Task statement
Only the lines from the start of the data through the line containing "none -> black plate G3:H3 level 1" should be written out, exactly as they are, with both ends included and the pictures left out.

─── Record excerpts

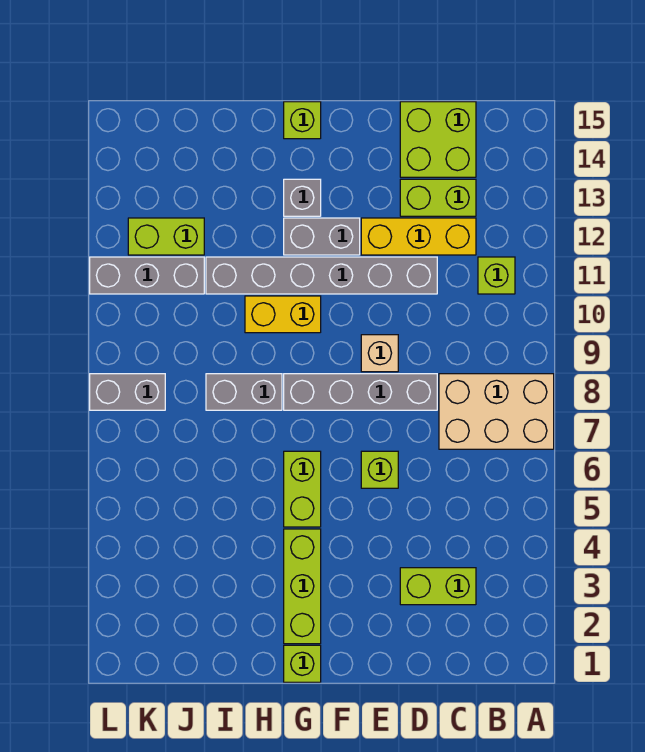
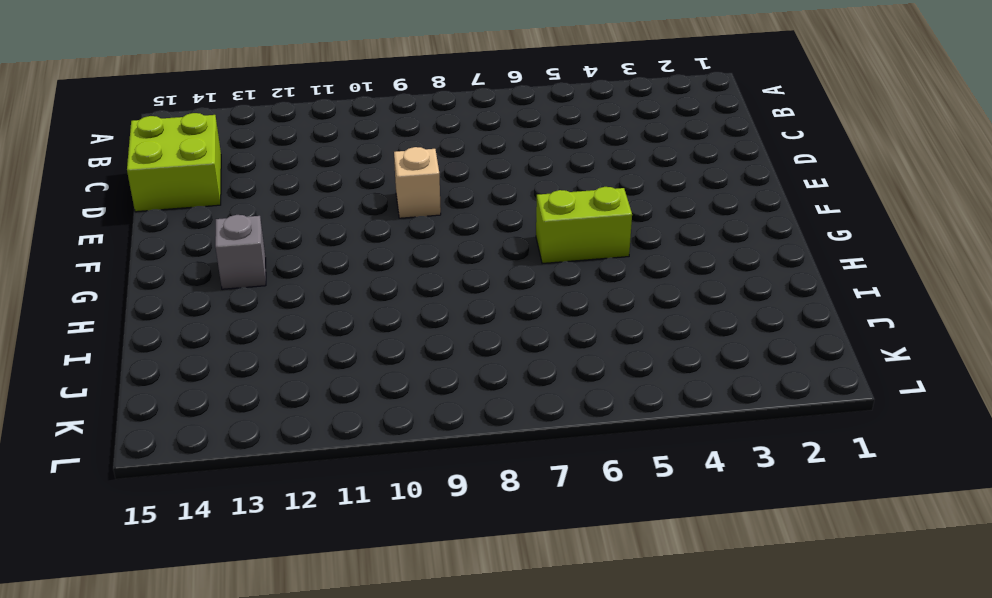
none -> tan brick A7:C8 level 1
none -> lime brick B11 level 1
none -> lime brick C3:D3 level 1

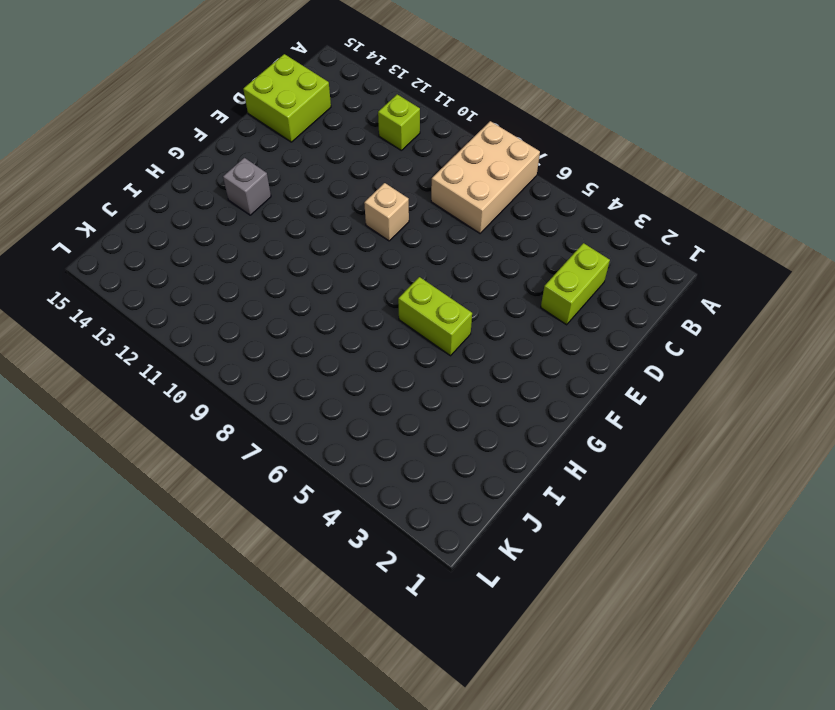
none -> yellow brick C12:E12 level 1
none -> lime brick C13:D13 level 1
none -> grey brick D8:G8 level 1

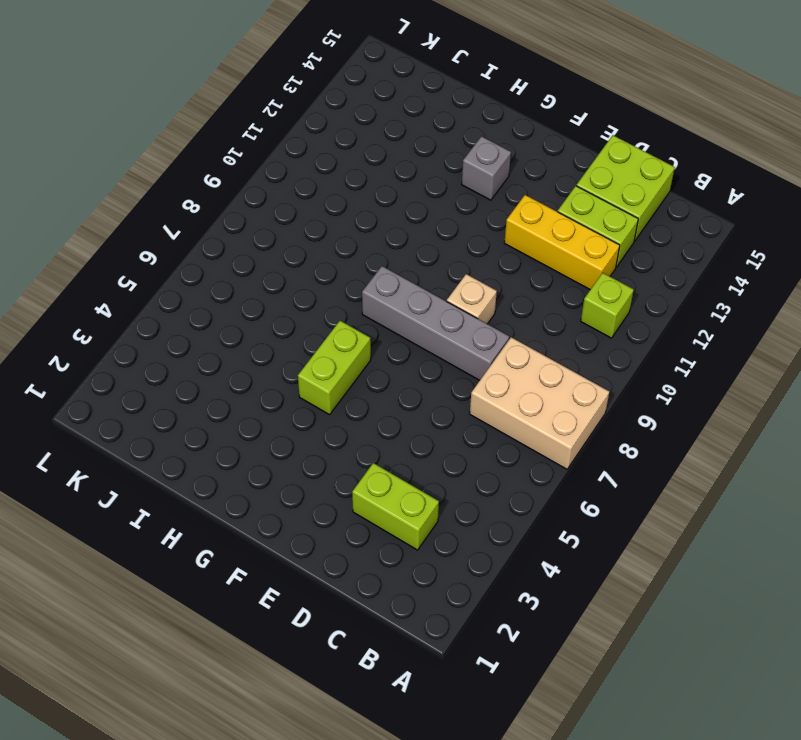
none -> grey brick D11:I11 level 1
none -> lime brick E6 level 1
none -> grey brick F12:G12 level 1

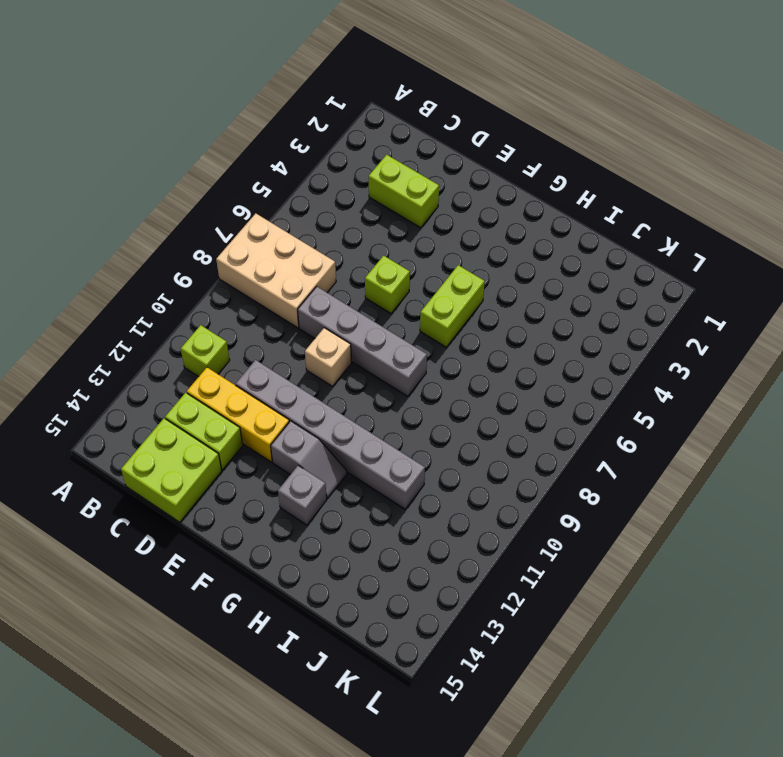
grey slope F12:G12 level 1 top F -> grey brick F12:G12 level 1
none -> lime brick G1 level 1
none -> lime brick G2:G4 level 1
none -> yellow brick G10:H10 level 1

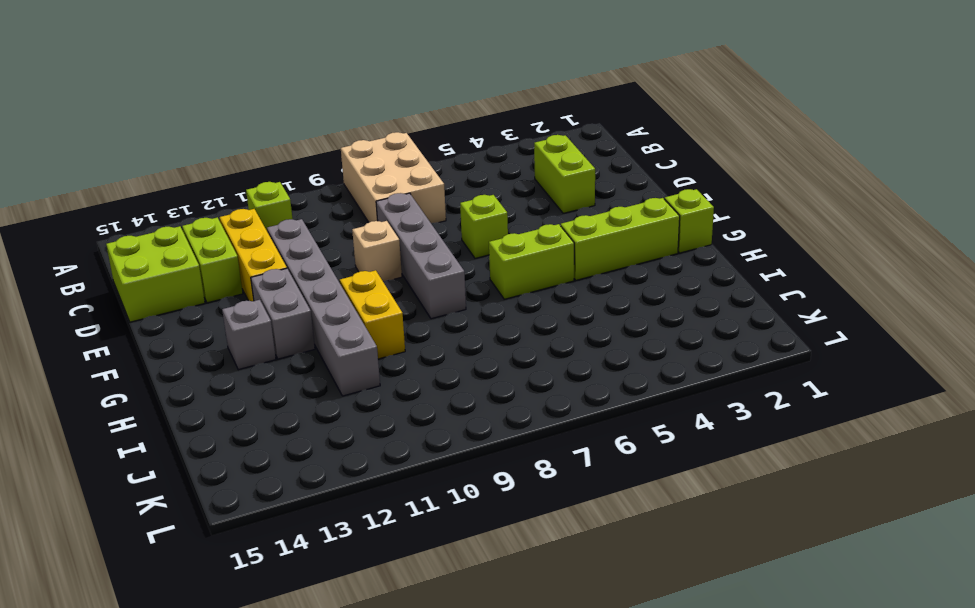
none -> lime brick G15 level 1
none -> grey brick H8:I8 level 1
none -> grey brick J11:L11 level 1

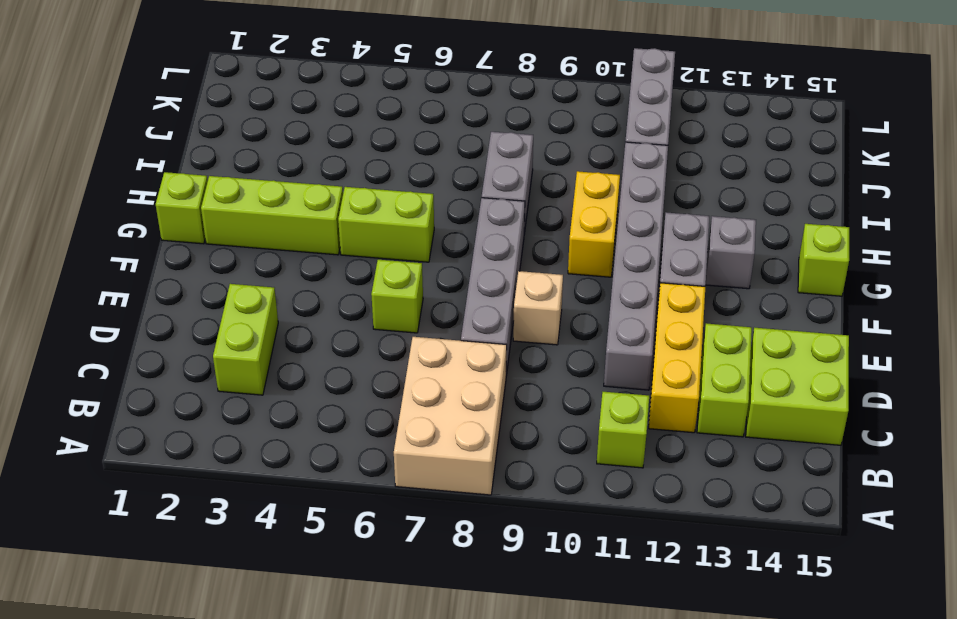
none -> lime brick J12:K12 level 1
none -> grey brick K8:L8 level 1

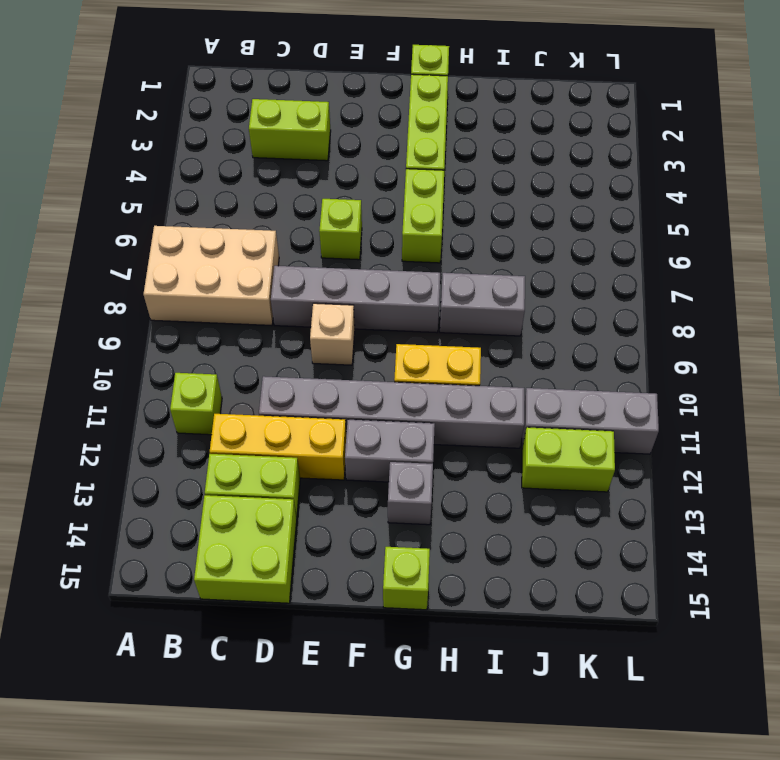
none -> grey brick K8:L8 level 1

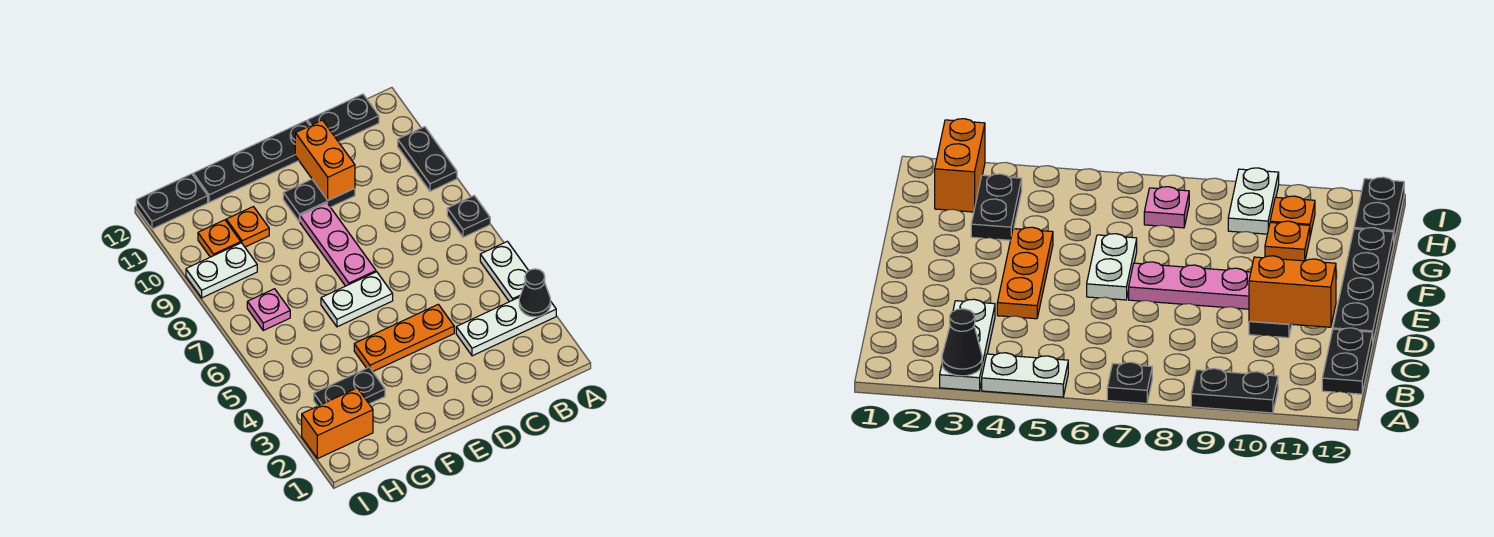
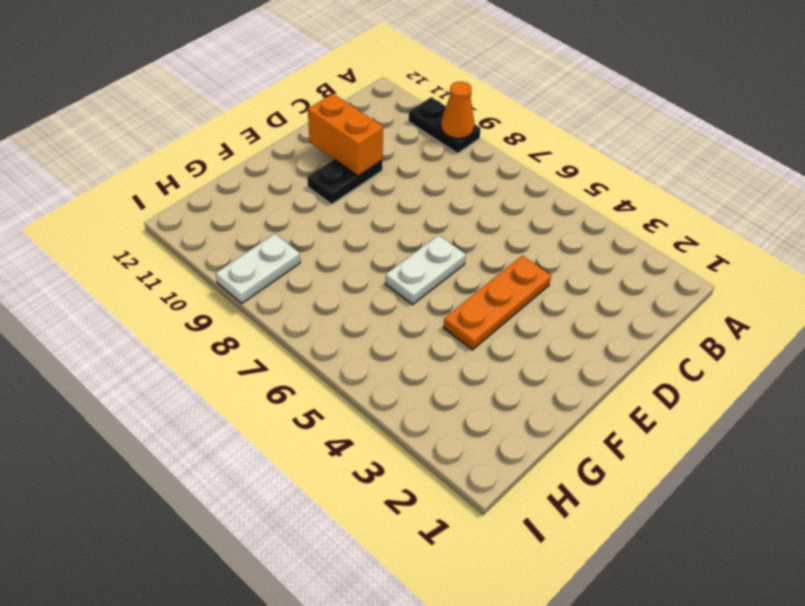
orange cone A9 level 2 -> none
none -> white plate A3:C3 level 1
none -> white plate A4:A5 level 1
none -> black plate A7 level 1

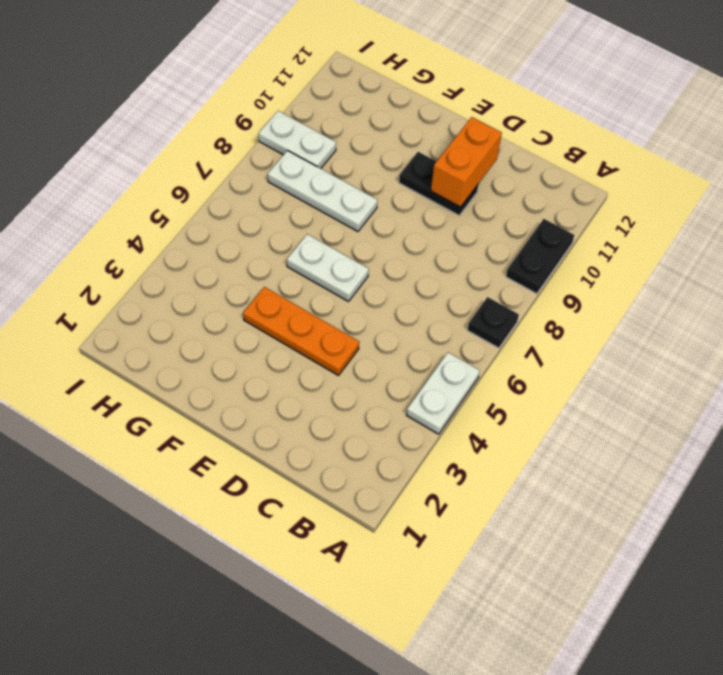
white plate F8:H8 level 1 -> white plate A3:C3 level 1
none -> black plate B12:C12 level 1
none -> black plate D12:G12 level 1
none -> pink plate E7:E9 level 1

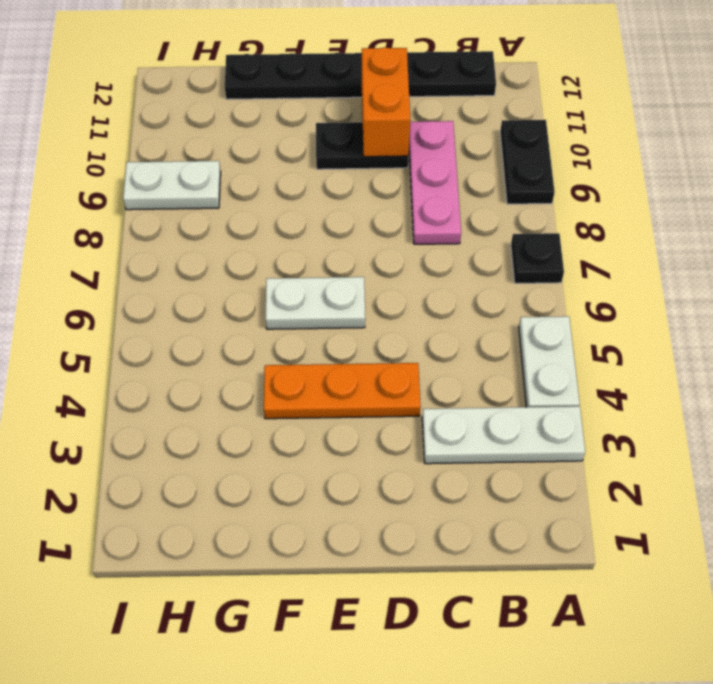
pink plate C8:C10 level 1 -> pink plate E7:E9 level 1
none -> black plate G3:H3 level 1
none -> orange plate G10 level 1
none -> orange brick H2:I2 level 1

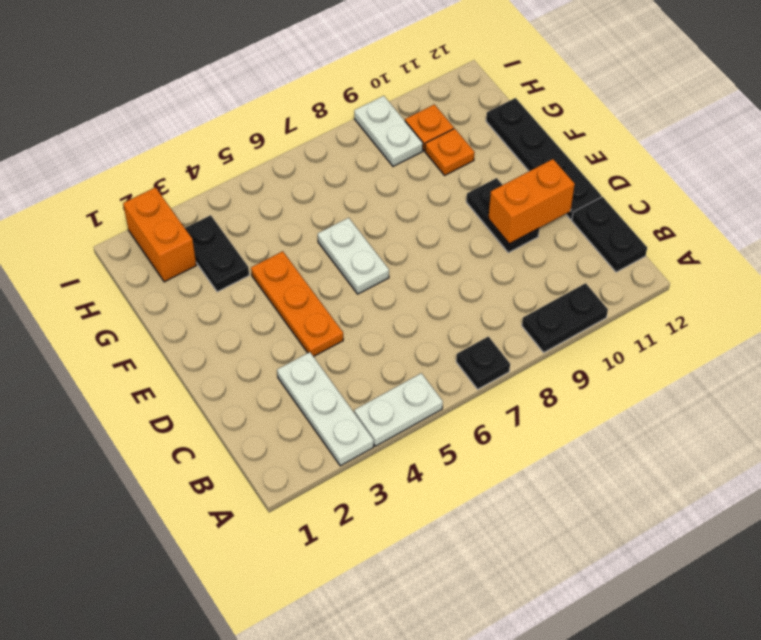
none -> pink plate E7:E9 level 1
none -> pink plate H7 level 1
none -> black plate H12:I12 level 1

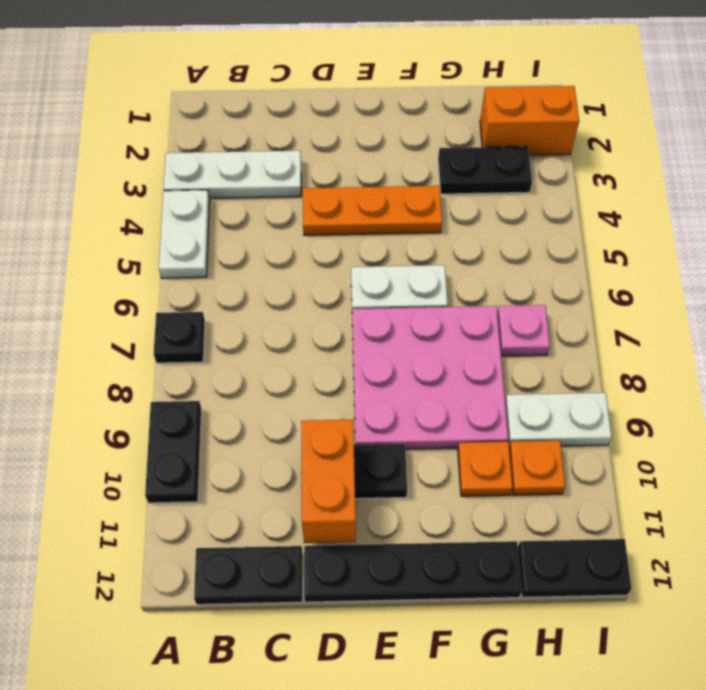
pink plate E7:G9 level 1 -> pink plate E7:E9 level 1
none -> black cone A3 level 2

──────

Answer box
none -> tan brick A7:C8 level 1
none -> lime brick B11 level 1
none -> lime brick C3:D3 level 1

none -> yellow brick C12:E12 level 1
none -> lime brick C13:D13 level 1
none -> grey brick D8:G8 level 1

none -> grey brick D11:I11 level 1
none -> lime brick E6 level 1
none -> grey brick F12:G12 level 1

grey slope F12:G12 level 1 top F -> grey brick F12:G12 level 1
none -> lime brick G1 level 1
none -> lime brick G2:G4 level 1
none -> yellow brick G10:H10 level 1

none -> lime brick G15 level 1
none -> grey brick H8:I8 level 1
none -> grey brick J11:L11 level 1

none -> lime brick J12:K12 level 1
none -> grey brick K8:L8 level 1

none -> grey brick K8:L8 level 1

orange cone A9 level 2 -> none
none -> white plate A3:C3 level 1
none -> white plate A4:A5 level 1
none -> black plate A7 level 1

white plate F8:H8 level 1 -> white plate A3:C3 level 1
none -> black plate B12:C12 level 1
none -> black plate D12:G12 level 1
none -> pink plate E7:E9 level 1

pink plate C8:C10 level 1 -> pink plate E7:E9 level 1
none -> black plate G3:H3 level 1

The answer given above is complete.